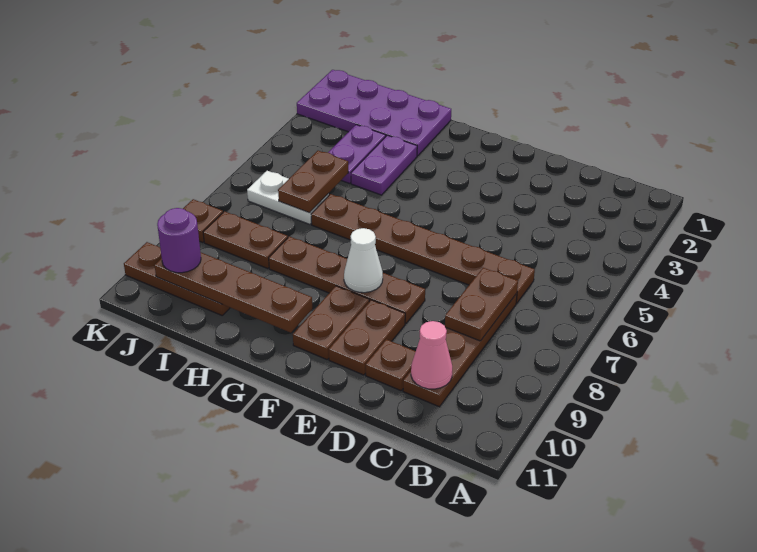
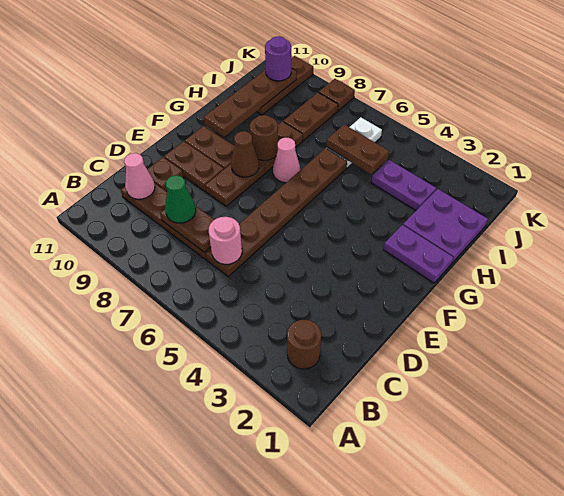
none -> brown round brick B2 level 1
none -> pink round brick C6 level 2
none -> green cone C8 level 3
white cone F8 level 2 -> brown cone F8 level 2
none -> pink cone G7 level 1
none -> brown round brick G8 level 2
purple plate H1:K2 level 1 -> purple plate H1:I2 level 1
purple plate H3:H4 level 1 -> purple plate G1:G2 level 1

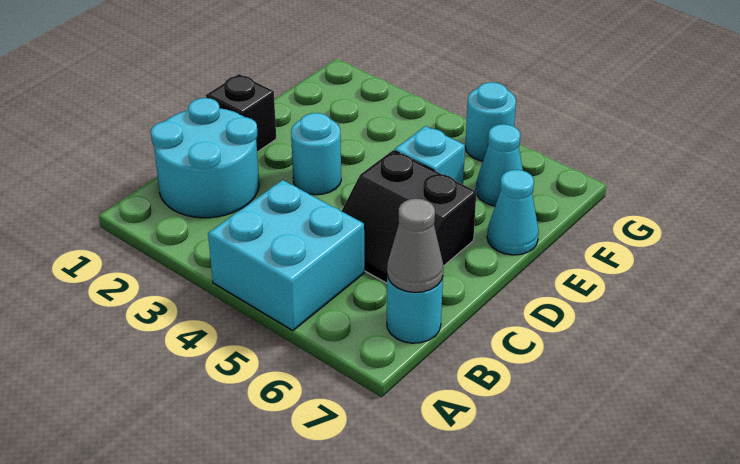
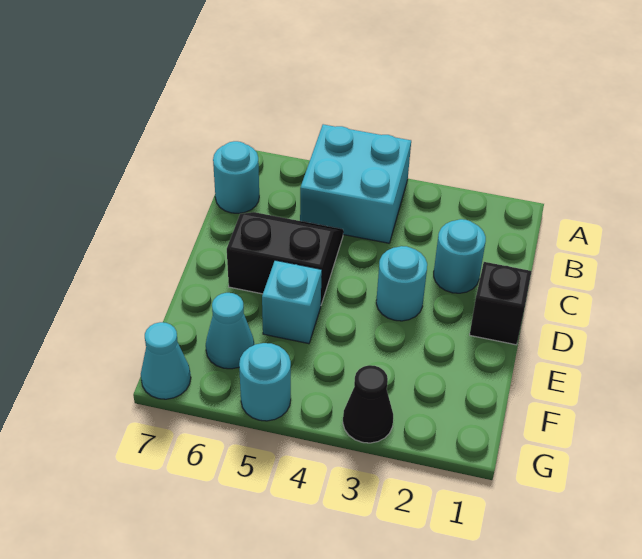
cyan round brick B1:C2 level 1 -> cyan round brick C2 level 1
grey cone B7 level 2 -> none
cyan cone E7 level 1 -> cyan cone G7 level 1
none -> black cone G3 level 1

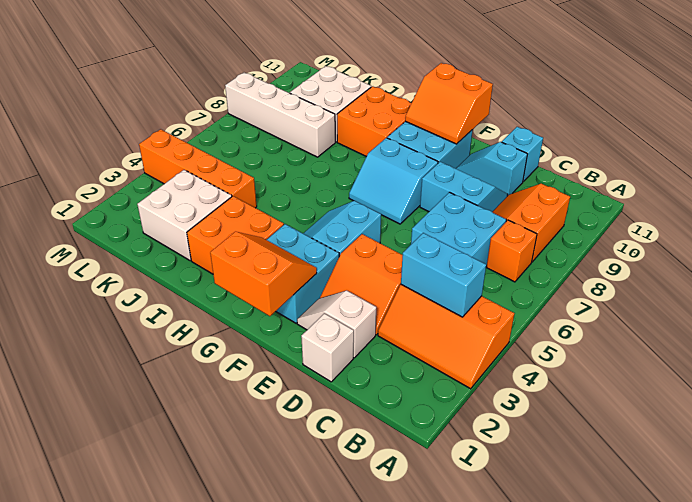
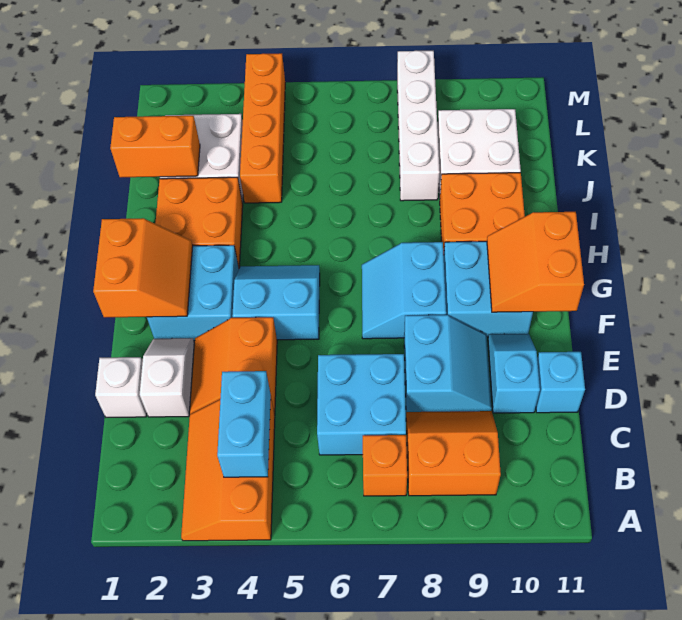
none -> orange brick J1:J2 level 2

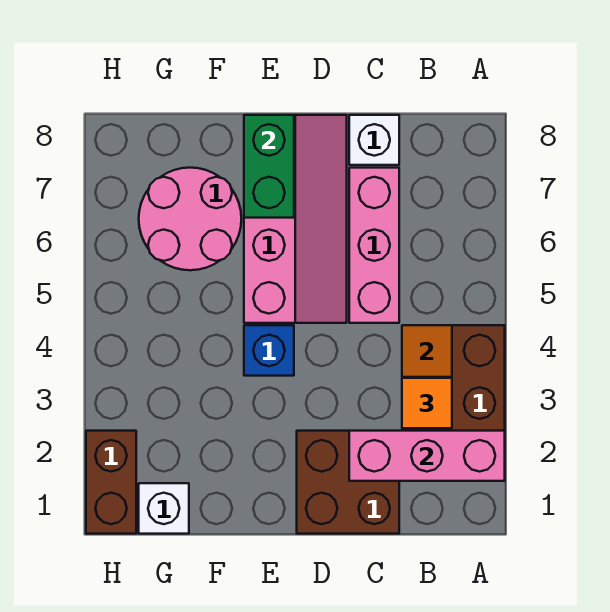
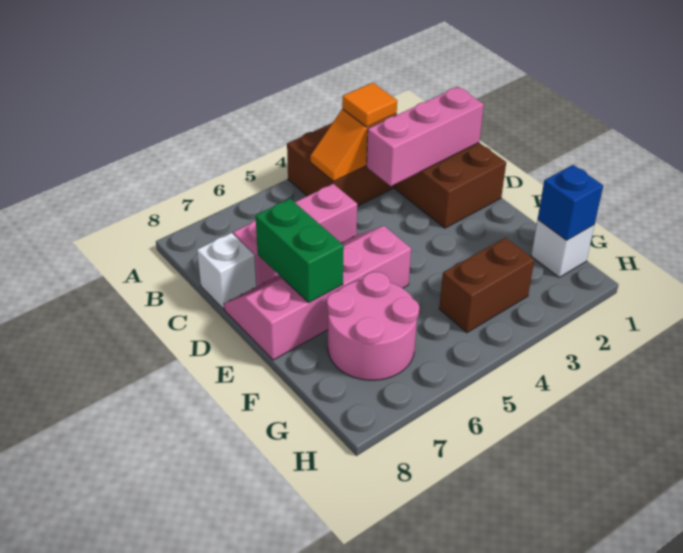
pink brick A2:C2 level 2 -> pink brick C1:C3 level 2
blue brick E4 level 1 -> blue brick G1 level 2
green brick E7:E8 level 2 -> green brick D7:E7 level 2
brown brick H1:H2 level 1 -> brown brick G3:G4 level 1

**Task prompt:** Return each line above exactly; any pictures are to be skipped.

**Exercise solution:**
none -> brown round brick B2 level 1
none -> pink round brick C6 level 2
none -> green cone C8 level 3
white cone F8 level 2 -> brown cone F8 level 2
none -> pink cone G7 level 1
none -> brown round brick G8 level 2
purple plate H1:K2 level 1 -> purple plate H1:I2 level 1
purple plate H3:H4 level 1 -> purple plate G1:G2 level 1

cyan round brick B1:C2 level 1 -> cyan round brick C2 level 1
grey cone B7 level 2 -> none
cyan cone E7 level 1 -> cyan cone G7 level 1
none -> black cone G3 level 1

none -> orange brick J1:J2 level 2

pink brick A2:C2 level 2 -> pink brick C1:C3 level 2
blue brick E4 level 1 -> blue brick G1 level 2
green brick E7:E8 level 2 -> green brick D7:E7 level 2
brown brick H1:H2 level 1 -> brown brick G3:G4 level 1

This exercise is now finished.